Top of Extracted records
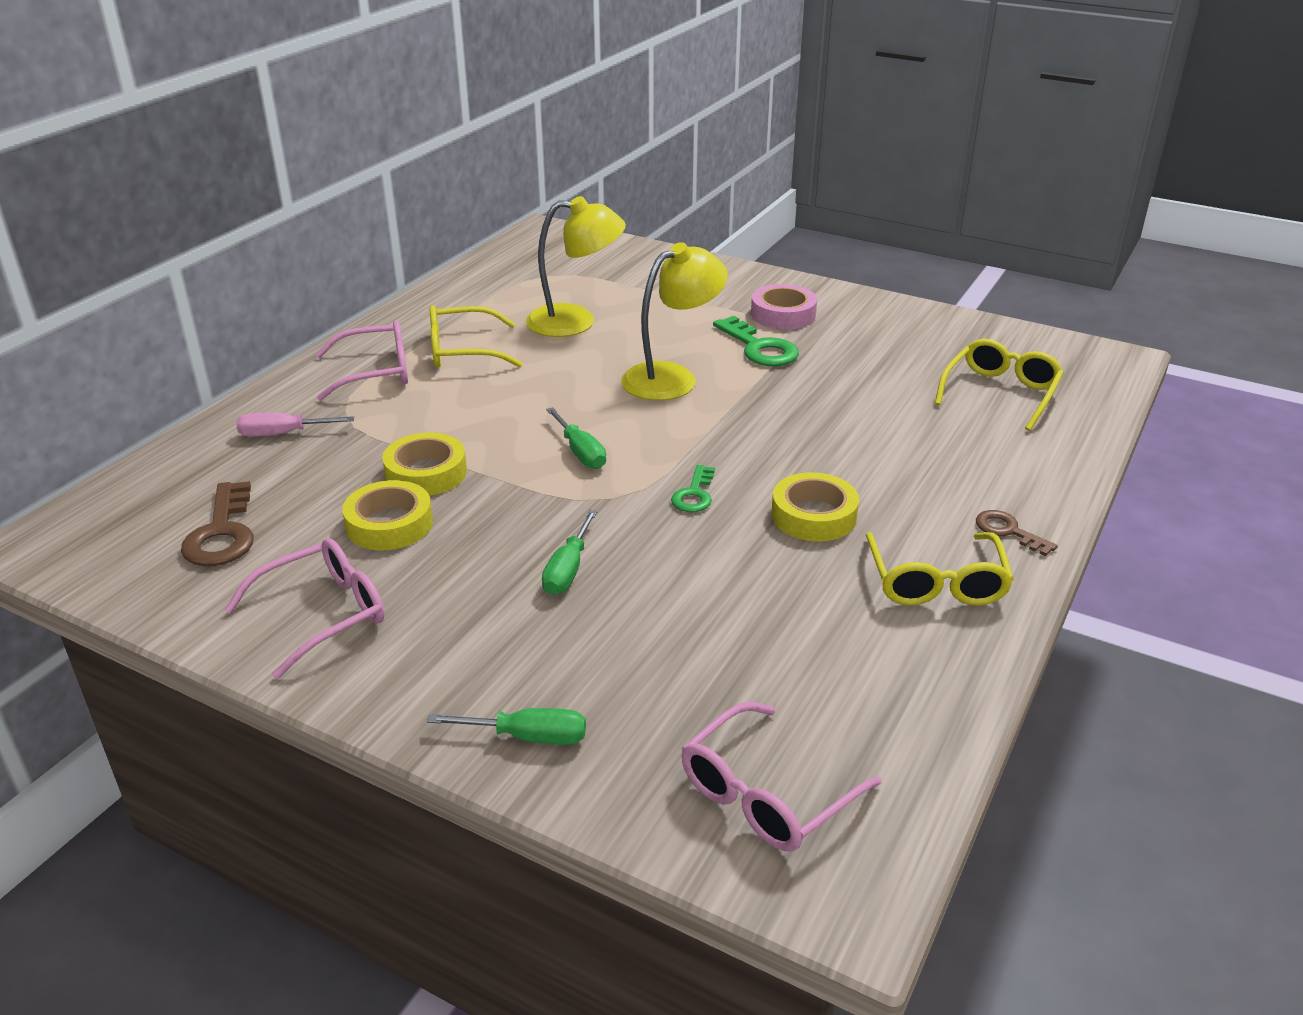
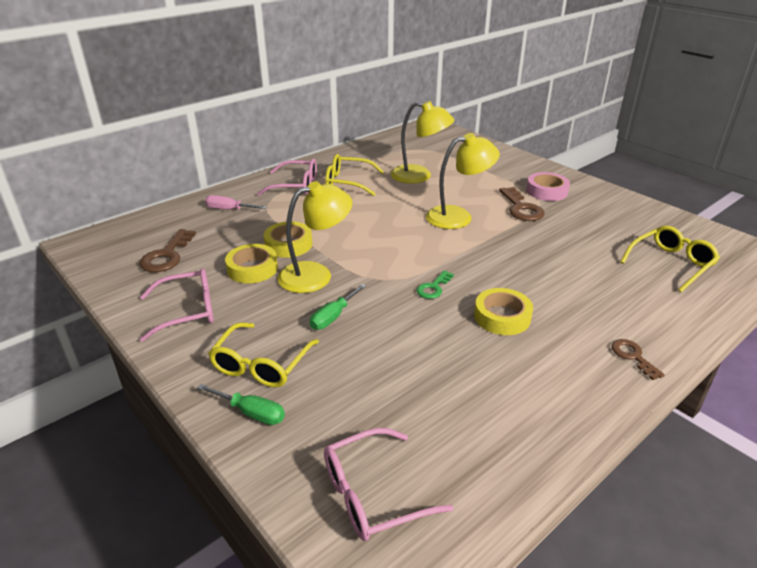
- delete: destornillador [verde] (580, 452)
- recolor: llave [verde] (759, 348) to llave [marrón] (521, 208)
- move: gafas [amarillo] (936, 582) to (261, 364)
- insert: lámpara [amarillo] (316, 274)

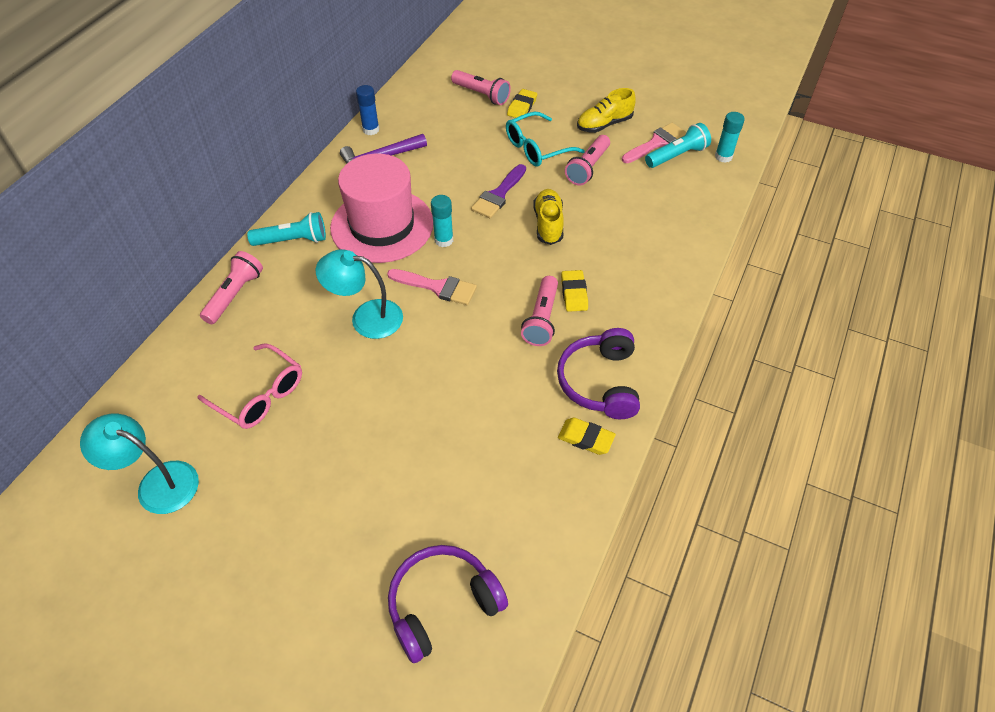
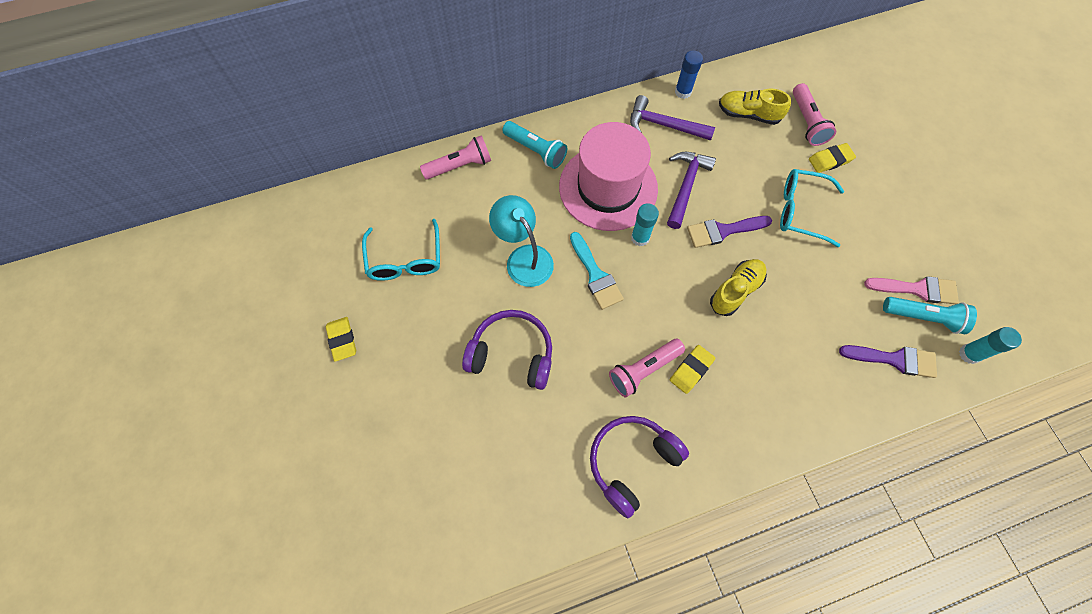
- delete: lámpara [turquesa] (157, 483)
- recolor: gafas [rosa] (259, 394) to gafas [turquesa] (405, 259)
- recolor: pincel [rosa] (437, 287) to pincel [turquesa] (596, 275)
- move: auriculares [morado] (442, 604) to (512, 354)
- move: goma de borrar [amarillo] (586, 438) to (342, 340)
- delete: lámpara de mano [rosa] (588, 167)
- move: zapato [amarillo] (604, 124) to (748, 114)
- insert: martillo [morado] (686, 186)
- insert: pincel [morado] (894, 359)

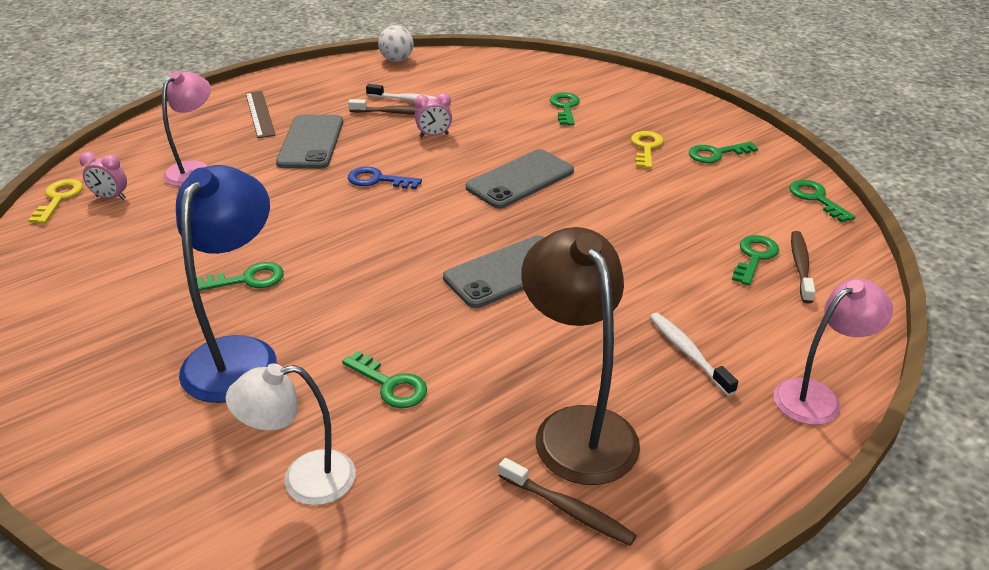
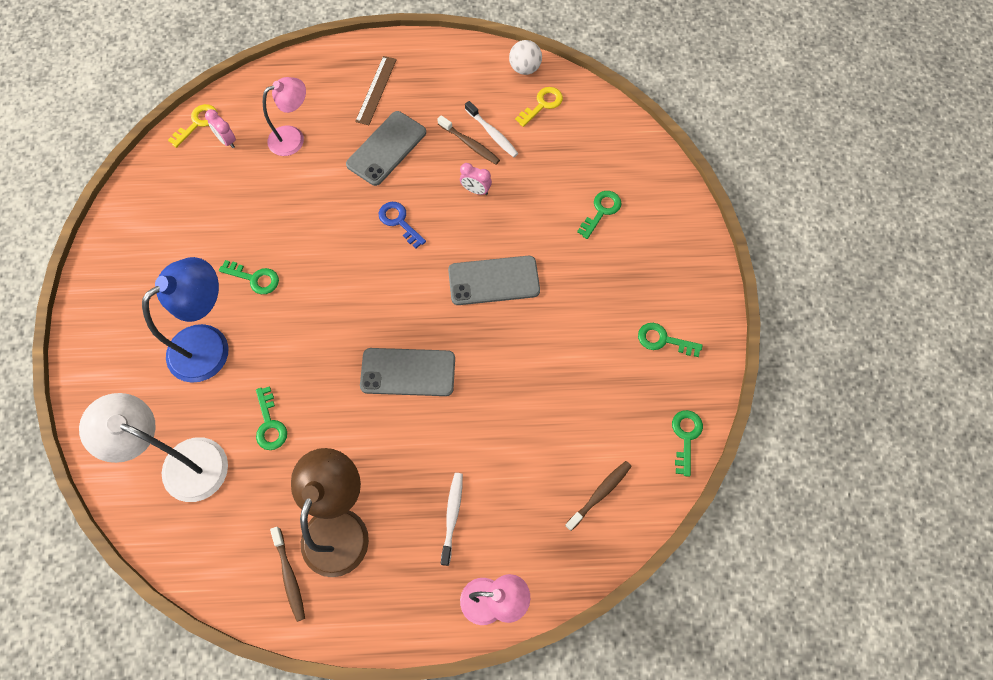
- resize: lámpara [blanco] (303, 480) = (182, 463) x1.53
- move: llave [amarillo] (646, 148) to (542, 104)
- delete: llave [verde] (754, 257)

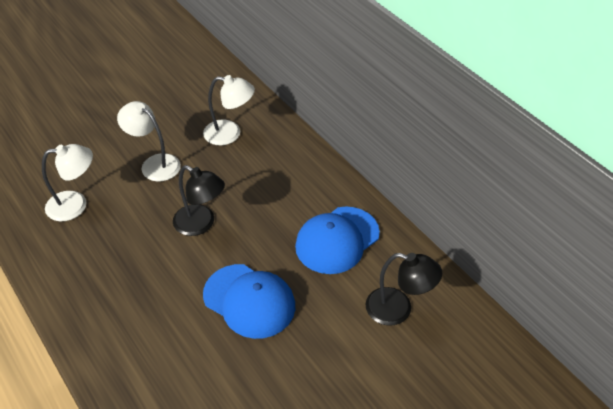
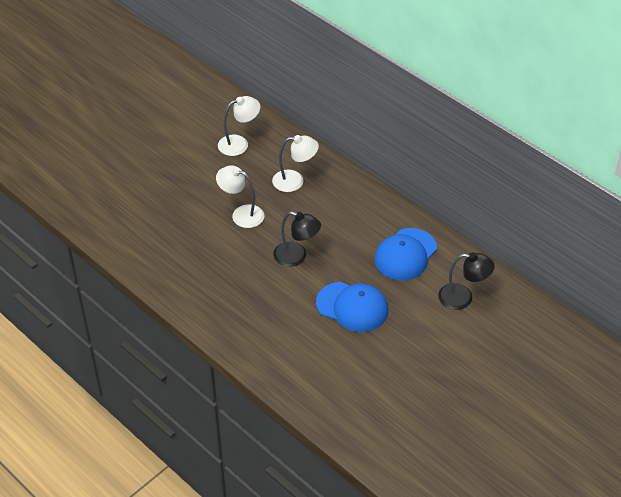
- move: lámpara [blanco] (75, 205) to (239, 143)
Bottom of Extracted records
> **How to complete this task**: Nothing but the lines from the one containing "- recolor: llave" to the last line of the records should be returned, exactly as they appear and without pictures.

> **Solved problem**:
- recolor: llave [verde] (759, 348) to llave [marrón] (521, 208)
- move: gafas [amarillo] (936, 582) to (261, 364)
- insert: lámpara [amarillo] (316, 274)

- delete: lámpara [turquesa] (157, 483)
- recolor: gafas [rosa] (259, 394) to gafas [turquesa] (405, 259)
- recolor: pincel [rosa] (437, 287) to pincel [turquesa] (596, 275)
- move: auriculares [morado] (442, 604) to (512, 354)
- move: goma de borrar [amarillo] (586, 438) to (342, 340)
- delete: lámpara de mano [rosa] (588, 167)
- move: zapato [amarillo] (604, 124) to (748, 114)
- insert: martillo [morado] (686, 186)
- insert: pincel [morado] (894, 359)

- resize: lámpara [blanco] (303, 480) = (182, 463) x1.53
- move: llave [amarillo] (646, 148) to (542, 104)
- delete: llave [verde] (754, 257)

- move: lámpara [blanco] (75, 205) to (239, 143)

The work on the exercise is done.